======== Provided data ========

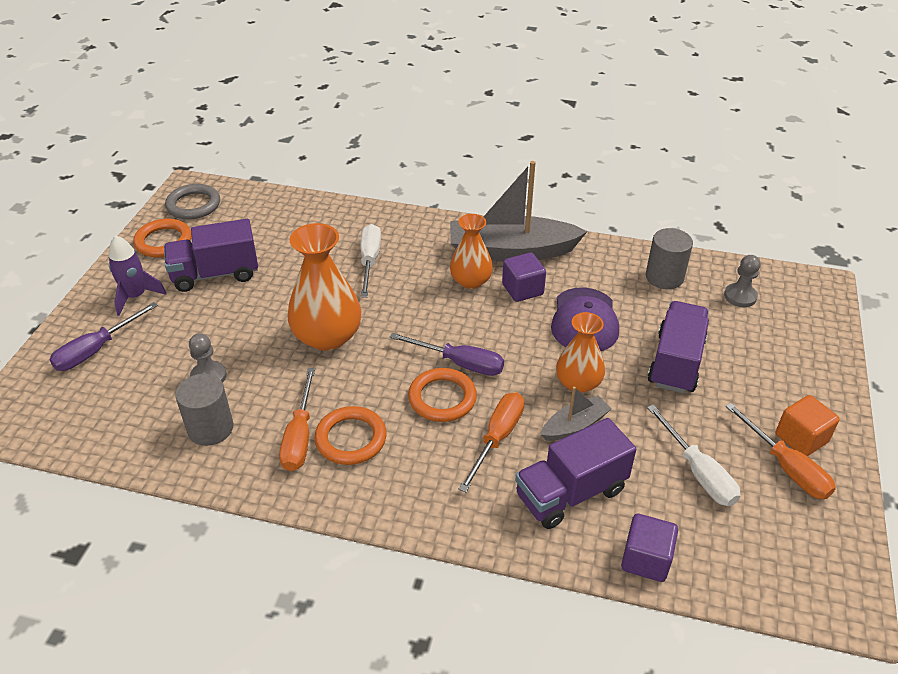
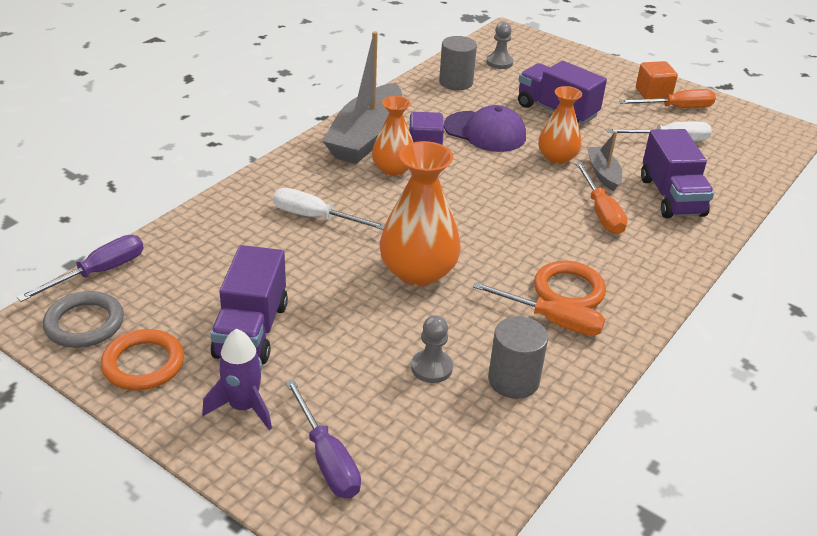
camera: 70 degrees left, 5 degrees down
(442, 398) = (541, 227): orange ring -> none
(460, 363) = (502, 206): purple screwdriver -> purple screwdriver (99, 272)
(497, 438) = (601, 212): orange screwdriver -> orange screwdriver turned 150 degrees counterclockwise
(646, 559) = (741, 186): purple cube -> none

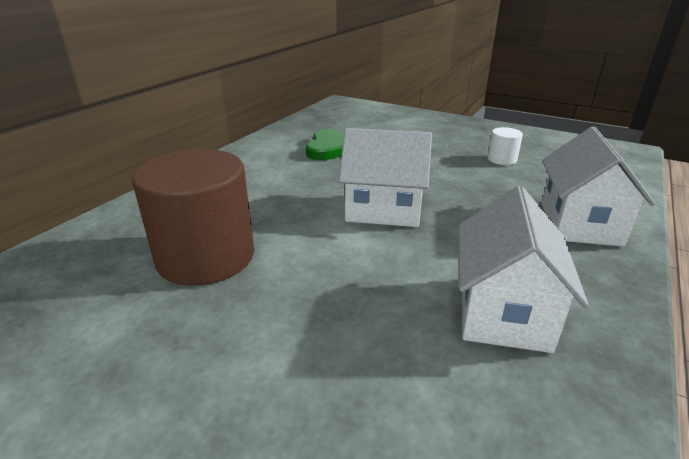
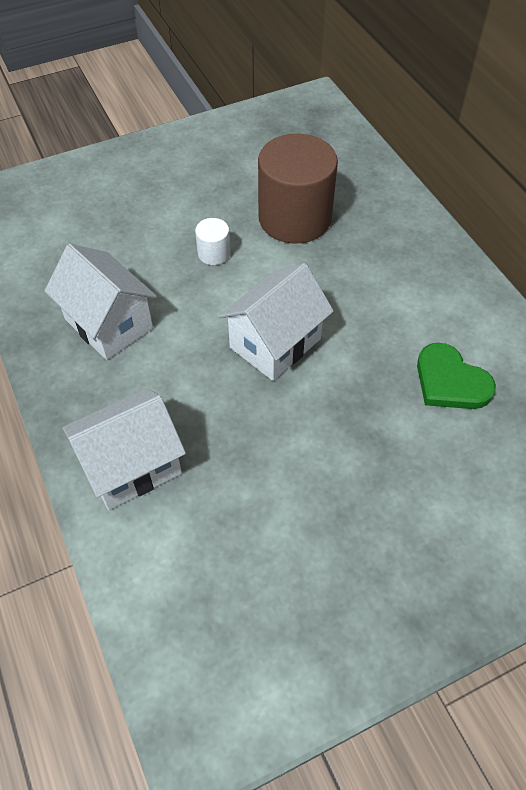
camera: 125 degrees right, 25 degrees up
(502, 159) = (294, 534): white cylinder -> white cylinder (214, 253)
(579, 223) = (131, 466): white house -> white house turned 75 degrees counterclockwise

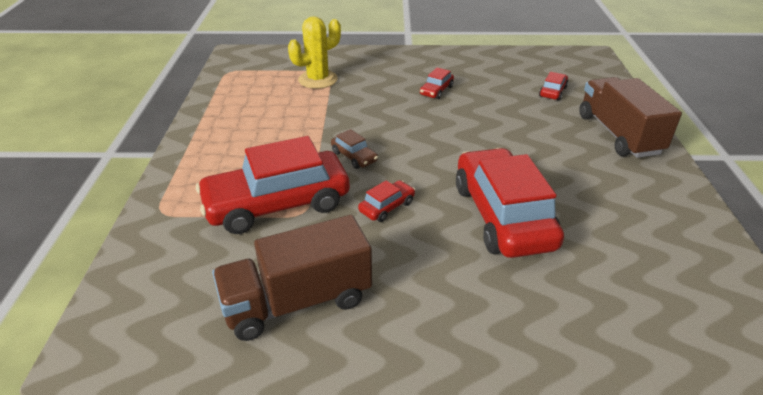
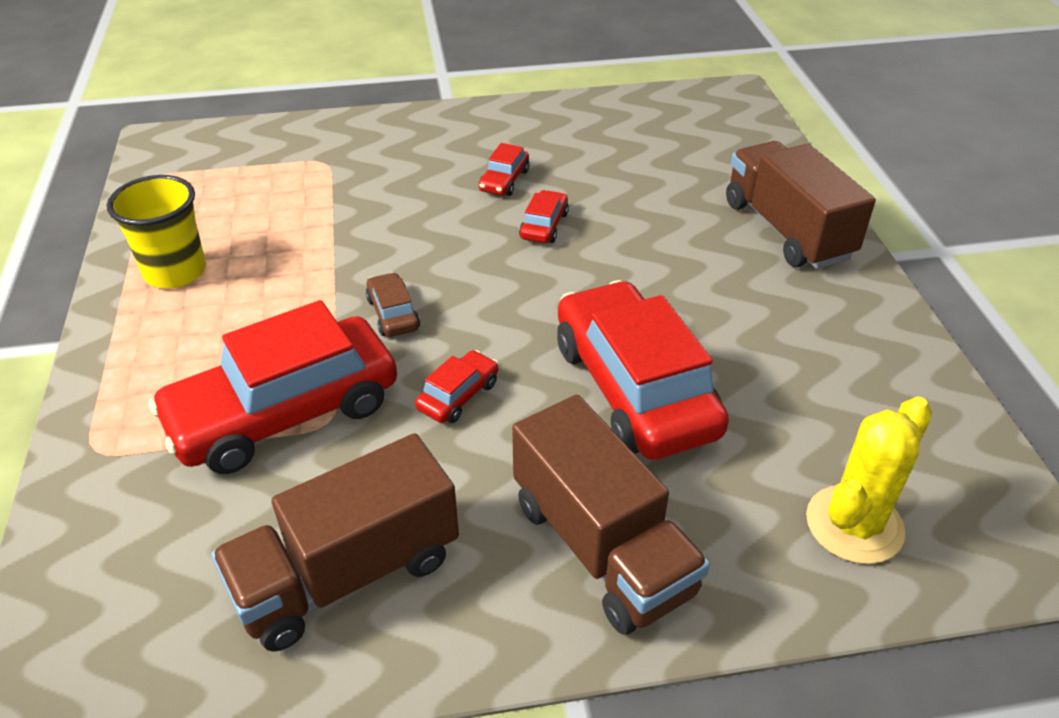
camera: 10 degrees left, 5 degrees up
(229, 121) = (175, 272): none -> yellow cup
(318, 79) = (309, 178): yellow cactus -> yellow cactus (854, 524)
(354, 157) = (393, 314): brown car -> brown car turned 150 degrees counterclockwise
(466, 308) = (601, 547): none -> brown truck
(552, 92) = (683, 165): red car -> red car (544, 225)

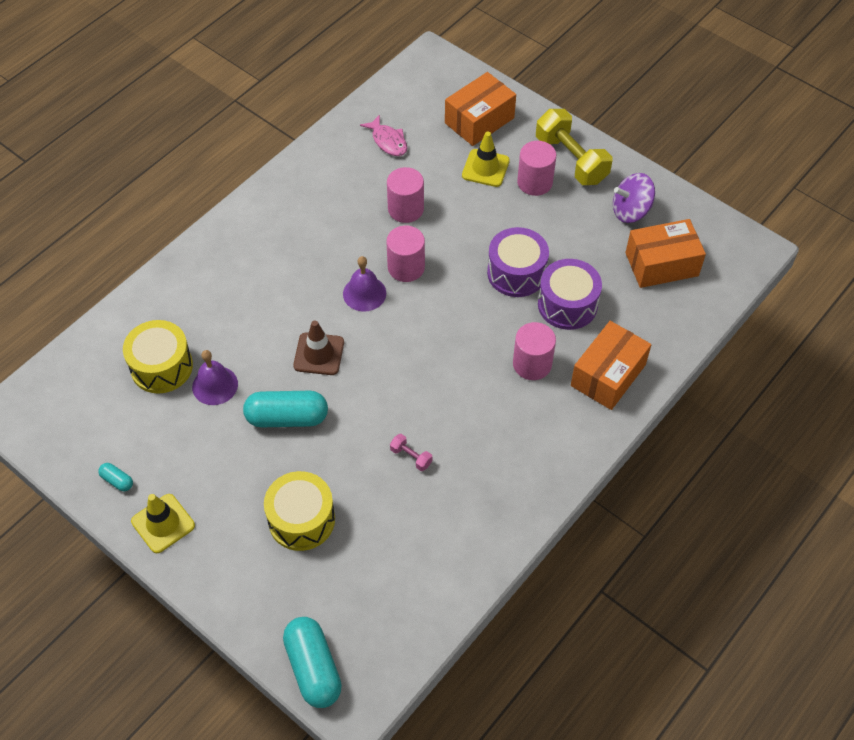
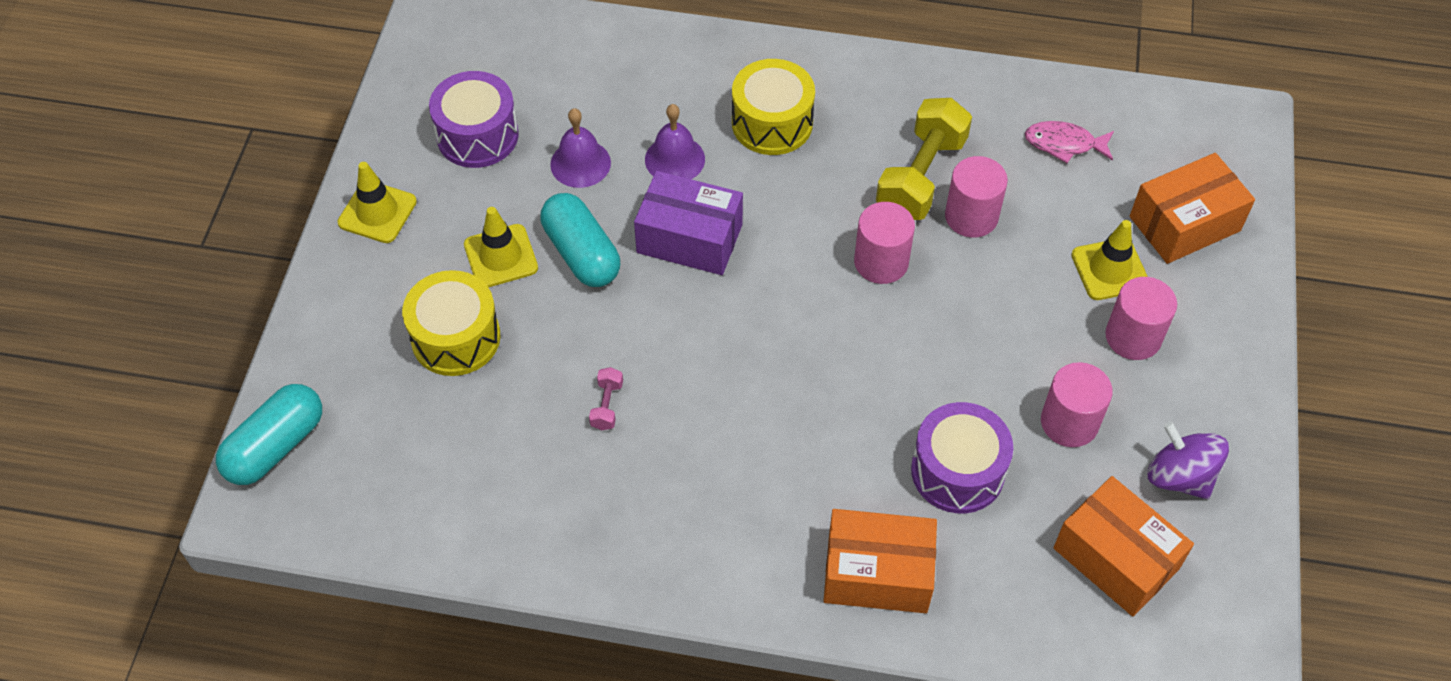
camera: 60 degrees right, 0 degrees up
(117, 480) = (406, 144): turquoise capsule -> none
(161, 367) = (572, 103): yellow drum -> yellow drum (772, 123)
(255, 465) = (501, 256): none -> yellow traffic cone
(319, 354) = (689, 238): brown traffic cone -> purple box
(364, 293) = (809, 239): purple bell -> purple bell (675, 159)
(388, 141) = (1064, 144): pink fish -> pink fish turned 75 degrees clockwise
(479, 120) = (1184, 224): orange box -> orange box turned 45 degrees counterclockwise
(516, 273) = (964, 387): purple drum -> purple drum (477, 135)
(532, 364) = (832, 473): pink cylinder -> pink cylinder (1069, 422)
(571, 160) = (1209, 361): yellow dumbbell -> yellow dumbbell (921, 177)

========

▶ Your objective: Take the line containing "(552, 92) = (683, 165): red" as the first and the last line of the records as the end. Print every line in that span exactly, leaving out pictures.

▶ Solved problem:
(552, 92) = (683, 165): red car -> red car (544, 225)

camera: 60 degrees right, 0 degrees up
(117, 480) = (406, 144): turquoise capsule -> none
(161, 367) = (572, 103): yellow drum -> yellow drum (772, 123)
(255, 465) = (501, 256): none -> yellow traffic cone
(319, 354) = (689, 238): brown traffic cone -> purple box
(364, 293) = (809, 239): purple bell -> purple bell (675, 159)
(388, 141) = (1064, 144): pink fish -> pink fish turned 75 degrees clockwise
(479, 120) = (1184, 224): orange box -> orange box turned 45 degrees counterclockwise
(516, 273) = (964, 387): purple drum -> purple drum (477, 135)
(532, 364) = (832, 473): pink cylinder -> pink cylinder (1069, 422)
(571, 160) = (1209, 361): yellow dumbbell -> yellow dumbbell (921, 177)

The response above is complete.